__Task to complete__. With pictures left out, only the lines from the one containing "(744, 363) = (500, 540): grey" through the end of the records should be reproduced exactly, please.

Stored records:
>>>
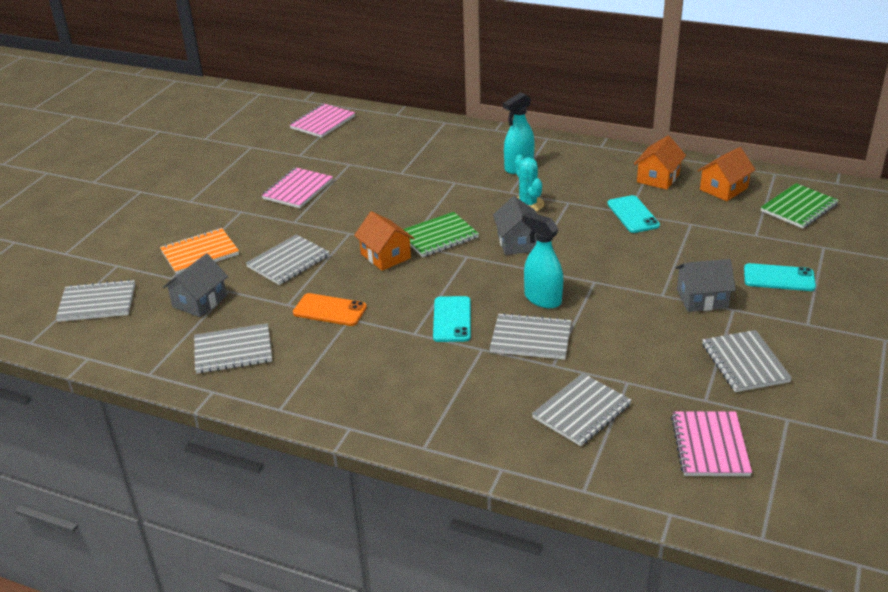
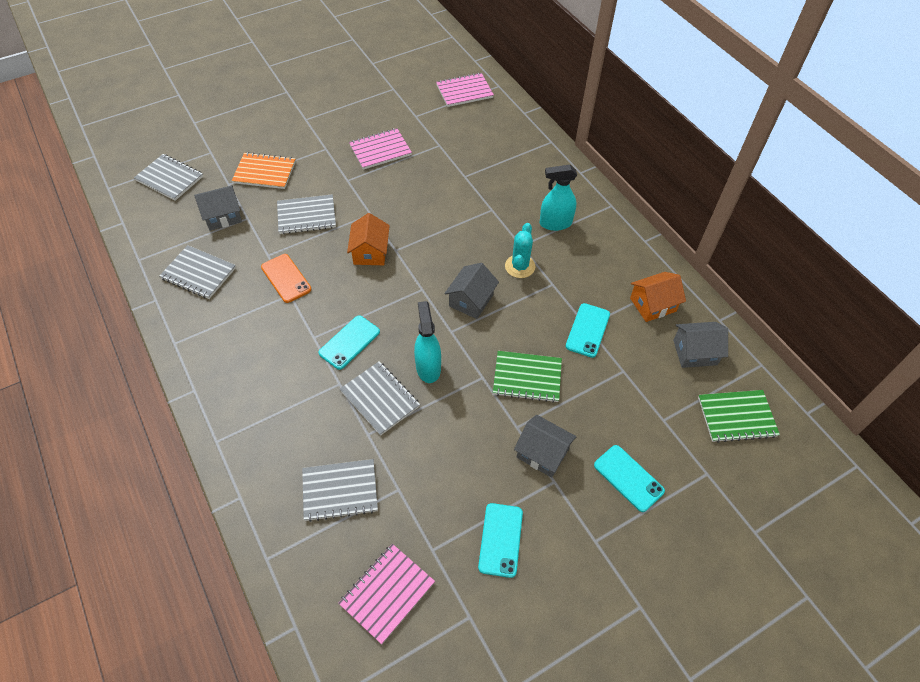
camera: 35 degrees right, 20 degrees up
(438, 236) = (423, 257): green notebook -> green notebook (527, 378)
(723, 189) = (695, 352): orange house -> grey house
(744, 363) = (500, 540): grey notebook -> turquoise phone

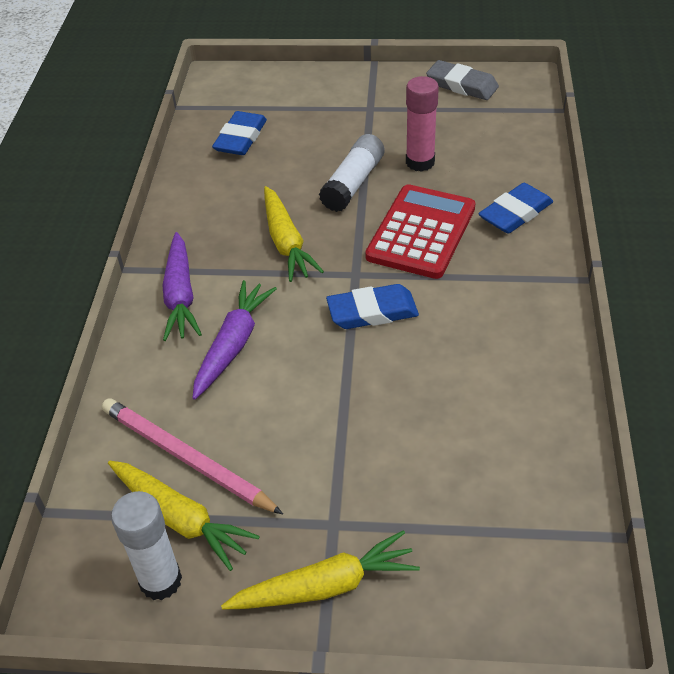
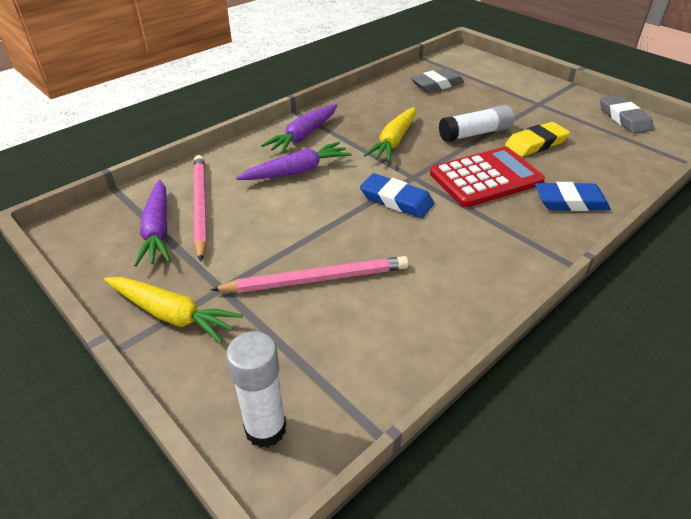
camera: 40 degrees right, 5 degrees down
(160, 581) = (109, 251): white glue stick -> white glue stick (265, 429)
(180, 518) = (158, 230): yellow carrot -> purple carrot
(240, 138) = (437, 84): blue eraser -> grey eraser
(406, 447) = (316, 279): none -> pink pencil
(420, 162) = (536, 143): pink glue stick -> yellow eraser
<<<
__Solution to this problem__.
(744, 363) = (500, 540): grey notebook -> turquoise phone

camera: 40 degrees right, 5 degrees down
(160, 581) = (109, 251): white glue stick -> white glue stick (265, 429)
(180, 518) = (158, 230): yellow carrot -> purple carrot
(240, 138) = (437, 84): blue eraser -> grey eraser
(406, 447) = (316, 279): none -> pink pencil
(420, 162) = (536, 143): pink glue stick -> yellow eraser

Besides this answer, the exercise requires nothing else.